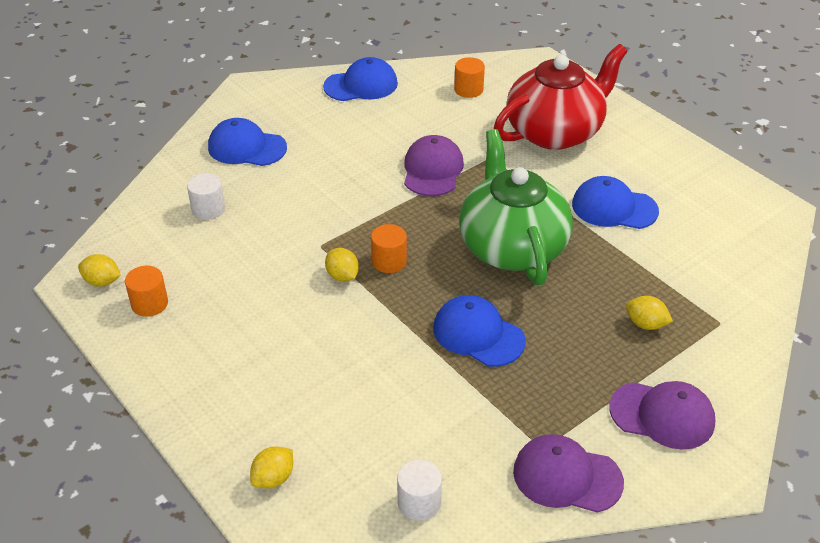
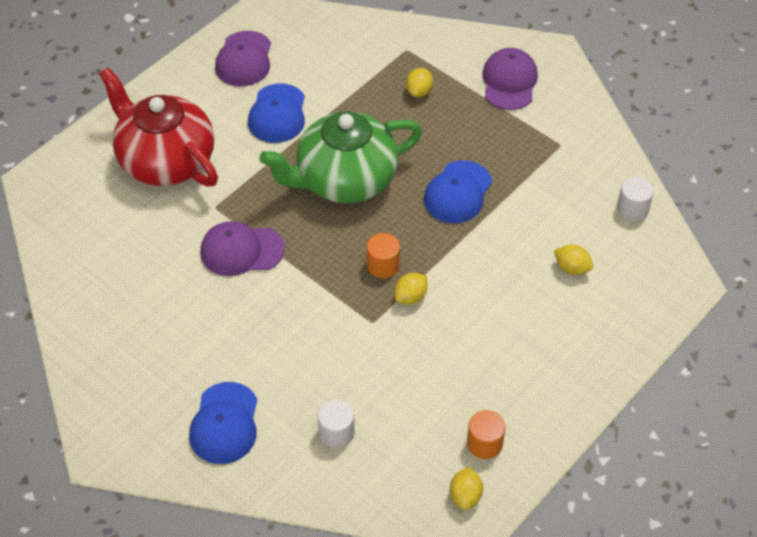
camera: 100 degrees left, 10 degrees up
(273, 478) = (643, 299): yellow lemon -> yellow lemon (572, 268)
(361, 85) = (91, 337): blue cap -> none
(468, 89) = (94, 237): orange cylinder -> none
(567, 477) = (581, 130): purple cap -> purple cap (244, 59)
══════
= YOUR INSTRUCTIONS =
Write out each entry above once more, exactly as written, and drop the pictures.

= RESPONSE TO THIS EXERCISE =
camera: 100 degrees left, 10 degrees up
(273, 478) = (643, 299): yellow lemon -> yellow lemon (572, 268)
(361, 85) = (91, 337): blue cap -> none
(468, 89) = (94, 237): orange cylinder -> none
(567, 477) = (581, 130): purple cap -> purple cap (244, 59)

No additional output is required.